Task directions:
Beginning with the line that includes "none -> yellow cup [463,224,544,315]" and ending with the last line of the listing below, write out each line exactly, with no other output.

Data block:
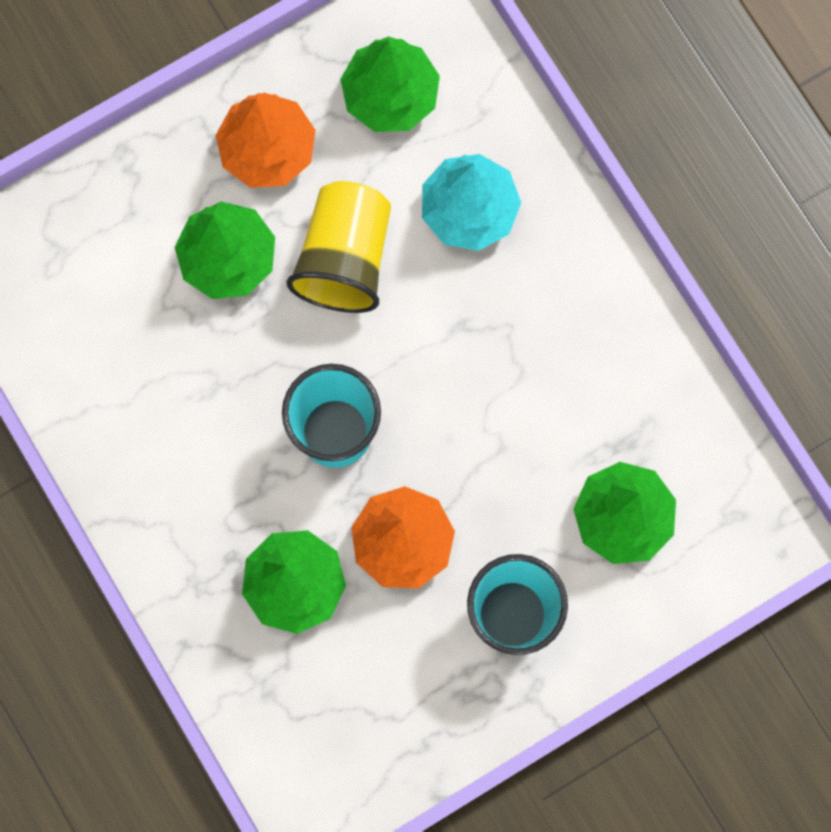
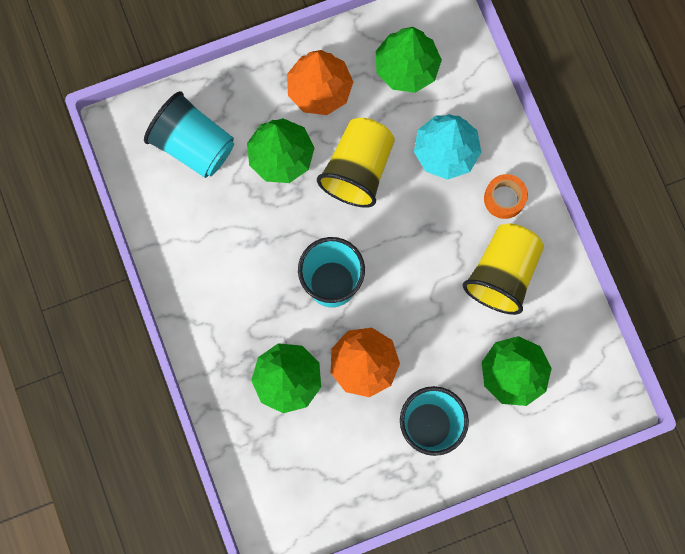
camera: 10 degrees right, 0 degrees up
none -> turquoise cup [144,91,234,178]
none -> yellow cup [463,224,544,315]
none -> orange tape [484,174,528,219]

Your response:
none -> yellow cup [463,224,544,315]
none -> orange tape [484,174,528,219]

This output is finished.